(Recorded data)

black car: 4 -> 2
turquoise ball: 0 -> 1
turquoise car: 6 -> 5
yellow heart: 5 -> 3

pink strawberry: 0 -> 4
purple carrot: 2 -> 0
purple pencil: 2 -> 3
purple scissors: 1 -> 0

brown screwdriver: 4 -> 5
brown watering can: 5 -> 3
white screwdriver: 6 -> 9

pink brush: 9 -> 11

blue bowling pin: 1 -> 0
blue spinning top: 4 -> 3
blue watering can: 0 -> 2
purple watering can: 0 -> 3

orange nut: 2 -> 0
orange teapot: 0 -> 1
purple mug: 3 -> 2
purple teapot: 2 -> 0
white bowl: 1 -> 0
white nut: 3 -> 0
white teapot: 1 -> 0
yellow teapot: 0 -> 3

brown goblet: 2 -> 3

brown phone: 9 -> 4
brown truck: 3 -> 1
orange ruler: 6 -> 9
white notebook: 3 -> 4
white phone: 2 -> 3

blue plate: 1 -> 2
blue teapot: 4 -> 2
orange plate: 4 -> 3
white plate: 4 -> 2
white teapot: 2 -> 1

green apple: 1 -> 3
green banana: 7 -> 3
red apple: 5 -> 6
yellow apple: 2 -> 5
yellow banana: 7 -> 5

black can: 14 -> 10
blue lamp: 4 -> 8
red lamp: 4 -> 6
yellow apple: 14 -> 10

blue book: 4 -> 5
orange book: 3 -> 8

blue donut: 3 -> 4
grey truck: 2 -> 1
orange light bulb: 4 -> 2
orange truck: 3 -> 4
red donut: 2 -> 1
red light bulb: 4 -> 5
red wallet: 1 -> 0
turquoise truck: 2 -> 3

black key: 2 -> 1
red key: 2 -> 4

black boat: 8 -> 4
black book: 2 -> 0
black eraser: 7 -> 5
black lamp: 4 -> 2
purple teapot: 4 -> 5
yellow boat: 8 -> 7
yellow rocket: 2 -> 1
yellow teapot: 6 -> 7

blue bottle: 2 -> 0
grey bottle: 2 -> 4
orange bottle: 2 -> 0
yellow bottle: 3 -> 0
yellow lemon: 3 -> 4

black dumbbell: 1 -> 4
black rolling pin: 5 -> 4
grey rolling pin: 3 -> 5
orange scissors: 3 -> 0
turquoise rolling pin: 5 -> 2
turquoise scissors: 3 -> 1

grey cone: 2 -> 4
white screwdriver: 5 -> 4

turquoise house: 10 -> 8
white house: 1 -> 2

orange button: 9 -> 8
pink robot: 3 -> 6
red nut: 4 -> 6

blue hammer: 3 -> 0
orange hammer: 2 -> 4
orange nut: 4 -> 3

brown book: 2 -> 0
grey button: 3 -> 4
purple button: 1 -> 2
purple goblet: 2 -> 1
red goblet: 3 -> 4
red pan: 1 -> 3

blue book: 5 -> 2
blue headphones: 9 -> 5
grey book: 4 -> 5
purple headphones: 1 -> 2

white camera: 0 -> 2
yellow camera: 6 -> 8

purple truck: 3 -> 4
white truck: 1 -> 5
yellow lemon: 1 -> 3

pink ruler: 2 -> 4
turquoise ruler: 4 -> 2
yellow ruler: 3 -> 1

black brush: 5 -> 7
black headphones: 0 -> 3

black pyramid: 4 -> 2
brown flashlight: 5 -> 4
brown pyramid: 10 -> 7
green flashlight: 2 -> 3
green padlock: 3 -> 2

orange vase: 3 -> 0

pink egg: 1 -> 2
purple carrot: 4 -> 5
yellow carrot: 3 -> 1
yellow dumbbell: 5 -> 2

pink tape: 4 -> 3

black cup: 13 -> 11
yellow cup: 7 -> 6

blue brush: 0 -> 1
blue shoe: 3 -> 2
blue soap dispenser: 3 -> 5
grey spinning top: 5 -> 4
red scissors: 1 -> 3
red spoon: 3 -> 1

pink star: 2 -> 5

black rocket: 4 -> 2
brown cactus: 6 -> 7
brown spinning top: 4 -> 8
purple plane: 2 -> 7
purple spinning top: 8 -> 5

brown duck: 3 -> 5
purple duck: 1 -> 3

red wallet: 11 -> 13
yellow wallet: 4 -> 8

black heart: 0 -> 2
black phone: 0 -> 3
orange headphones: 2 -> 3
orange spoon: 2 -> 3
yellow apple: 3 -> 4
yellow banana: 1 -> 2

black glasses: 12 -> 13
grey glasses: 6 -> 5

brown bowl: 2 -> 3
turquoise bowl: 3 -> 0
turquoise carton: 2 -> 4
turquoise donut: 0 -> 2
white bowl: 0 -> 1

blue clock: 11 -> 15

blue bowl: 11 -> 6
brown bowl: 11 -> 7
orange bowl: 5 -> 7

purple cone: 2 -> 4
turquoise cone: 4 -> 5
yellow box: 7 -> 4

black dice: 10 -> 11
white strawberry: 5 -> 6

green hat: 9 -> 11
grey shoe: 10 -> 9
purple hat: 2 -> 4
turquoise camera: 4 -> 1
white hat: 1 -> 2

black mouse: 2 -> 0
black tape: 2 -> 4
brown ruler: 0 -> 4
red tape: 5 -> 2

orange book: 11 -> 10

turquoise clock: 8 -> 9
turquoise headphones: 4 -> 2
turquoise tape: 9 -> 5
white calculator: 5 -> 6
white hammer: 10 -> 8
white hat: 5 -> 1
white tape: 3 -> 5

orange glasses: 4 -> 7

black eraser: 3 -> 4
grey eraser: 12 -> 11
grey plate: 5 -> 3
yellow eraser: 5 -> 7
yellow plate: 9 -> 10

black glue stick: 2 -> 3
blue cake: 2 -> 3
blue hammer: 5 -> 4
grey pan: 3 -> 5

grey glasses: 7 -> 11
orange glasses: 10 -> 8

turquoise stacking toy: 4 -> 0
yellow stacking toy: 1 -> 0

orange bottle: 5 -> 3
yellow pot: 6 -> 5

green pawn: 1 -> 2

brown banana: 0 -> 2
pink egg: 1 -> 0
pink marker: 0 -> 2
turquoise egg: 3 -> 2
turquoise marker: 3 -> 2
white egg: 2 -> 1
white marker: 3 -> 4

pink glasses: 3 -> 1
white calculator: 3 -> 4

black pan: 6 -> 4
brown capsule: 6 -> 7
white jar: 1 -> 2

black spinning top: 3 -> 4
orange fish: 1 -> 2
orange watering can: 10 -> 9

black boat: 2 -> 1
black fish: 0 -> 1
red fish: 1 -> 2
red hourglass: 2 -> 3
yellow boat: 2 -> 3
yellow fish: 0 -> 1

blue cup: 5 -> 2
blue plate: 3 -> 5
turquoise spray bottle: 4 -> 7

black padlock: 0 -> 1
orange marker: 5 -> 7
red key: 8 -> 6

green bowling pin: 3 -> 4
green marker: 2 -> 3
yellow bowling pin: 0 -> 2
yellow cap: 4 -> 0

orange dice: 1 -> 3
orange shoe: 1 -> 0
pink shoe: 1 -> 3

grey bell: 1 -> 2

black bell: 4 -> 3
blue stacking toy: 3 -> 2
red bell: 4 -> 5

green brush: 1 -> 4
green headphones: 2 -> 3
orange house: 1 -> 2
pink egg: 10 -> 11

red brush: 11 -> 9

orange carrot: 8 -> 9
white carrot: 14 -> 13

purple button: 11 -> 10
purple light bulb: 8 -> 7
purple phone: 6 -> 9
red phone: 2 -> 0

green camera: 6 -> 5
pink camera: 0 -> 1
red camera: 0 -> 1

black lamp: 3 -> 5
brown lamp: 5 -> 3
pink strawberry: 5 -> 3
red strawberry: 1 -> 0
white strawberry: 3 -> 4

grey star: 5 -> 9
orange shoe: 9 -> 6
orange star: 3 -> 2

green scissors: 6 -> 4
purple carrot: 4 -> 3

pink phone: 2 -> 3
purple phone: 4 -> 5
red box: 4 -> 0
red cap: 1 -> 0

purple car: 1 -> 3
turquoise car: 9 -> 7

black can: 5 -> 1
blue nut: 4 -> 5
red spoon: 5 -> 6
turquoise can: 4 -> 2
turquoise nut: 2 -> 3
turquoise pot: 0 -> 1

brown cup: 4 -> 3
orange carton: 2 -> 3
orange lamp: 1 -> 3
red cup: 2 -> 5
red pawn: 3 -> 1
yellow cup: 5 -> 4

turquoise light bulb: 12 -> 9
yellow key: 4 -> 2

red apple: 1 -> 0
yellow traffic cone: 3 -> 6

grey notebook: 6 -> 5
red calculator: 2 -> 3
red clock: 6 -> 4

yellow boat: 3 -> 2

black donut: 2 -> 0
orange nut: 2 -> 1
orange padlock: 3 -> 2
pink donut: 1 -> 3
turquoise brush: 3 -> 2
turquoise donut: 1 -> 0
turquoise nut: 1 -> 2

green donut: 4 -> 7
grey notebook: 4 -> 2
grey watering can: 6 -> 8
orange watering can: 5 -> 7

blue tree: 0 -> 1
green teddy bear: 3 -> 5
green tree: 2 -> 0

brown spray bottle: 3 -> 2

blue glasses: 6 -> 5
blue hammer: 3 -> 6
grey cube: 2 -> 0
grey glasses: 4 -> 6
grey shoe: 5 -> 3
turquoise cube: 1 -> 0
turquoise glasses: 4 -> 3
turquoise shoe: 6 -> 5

Your goal
Retype only this portion of the data above: the line containing "purple spinning top: 8 -> 5", the line containing "yellow fish: 0 -> 1", and all lines between them, exactly.

Exercise result
purple spinning top: 8 -> 5

brown duck: 3 -> 5
purple duck: 1 -> 3

red wallet: 11 -> 13
yellow wallet: 4 -> 8

black heart: 0 -> 2
black phone: 0 -> 3
orange headphones: 2 -> 3
orange spoon: 2 -> 3
yellow apple: 3 -> 4
yellow banana: 1 -> 2

black glasses: 12 -> 13
grey glasses: 6 -> 5

brown bowl: 2 -> 3
turquoise bowl: 3 -> 0
turquoise carton: 2 -> 4
turquoise donut: 0 -> 2
white bowl: 0 -> 1

blue clock: 11 -> 15

blue bowl: 11 -> 6
brown bowl: 11 -> 7
orange bowl: 5 -> 7

purple cone: 2 -> 4
turquoise cone: 4 -> 5
yellow box: 7 -> 4

black dice: 10 -> 11
white strawberry: 5 -> 6

green hat: 9 -> 11
grey shoe: 10 -> 9
purple hat: 2 -> 4
turquoise camera: 4 -> 1
white hat: 1 -> 2

black mouse: 2 -> 0
black tape: 2 -> 4
brown ruler: 0 -> 4
red tape: 5 -> 2

orange book: 11 -> 10

turquoise clock: 8 -> 9
turquoise headphones: 4 -> 2
turquoise tape: 9 -> 5
white calculator: 5 -> 6
white hammer: 10 -> 8
white hat: 5 -> 1
white tape: 3 -> 5

orange glasses: 4 -> 7

black eraser: 3 -> 4
grey eraser: 12 -> 11
grey plate: 5 -> 3
yellow eraser: 5 -> 7
yellow plate: 9 -> 10

black glue stick: 2 -> 3
blue cake: 2 -> 3
blue hammer: 5 -> 4
grey pan: 3 -> 5

grey glasses: 7 -> 11
orange glasses: 10 -> 8

turquoise stacking toy: 4 -> 0
yellow stacking toy: 1 -> 0

orange bottle: 5 -> 3
yellow pot: 6 -> 5

green pawn: 1 -> 2

brown banana: 0 -> 2
pink egg: 1 -> 0
pink marker: 0 -> 2
turquoise egg: 3 -> 2
turquoise marker: 3 -> 2
white egg: 2 -> 1
white marker: 3 -> 4

pink glasses: 3 -> 1
white calculator: 3 -> 4

black pan: 6 -> 4
brown capsule: 6 -> 7
white jar: 1 -> 2

black spinning top: 3 -> 4
orange fish: 1 -> 2
orange watering can: 10 -> 9

black boat: 2 -> 1
black fish: 0 -> 1
red fish: 1 -> 2
red hourglass: 2 -> 3
yellow boat: 2 -> 3
yellow fish: 0 -> 1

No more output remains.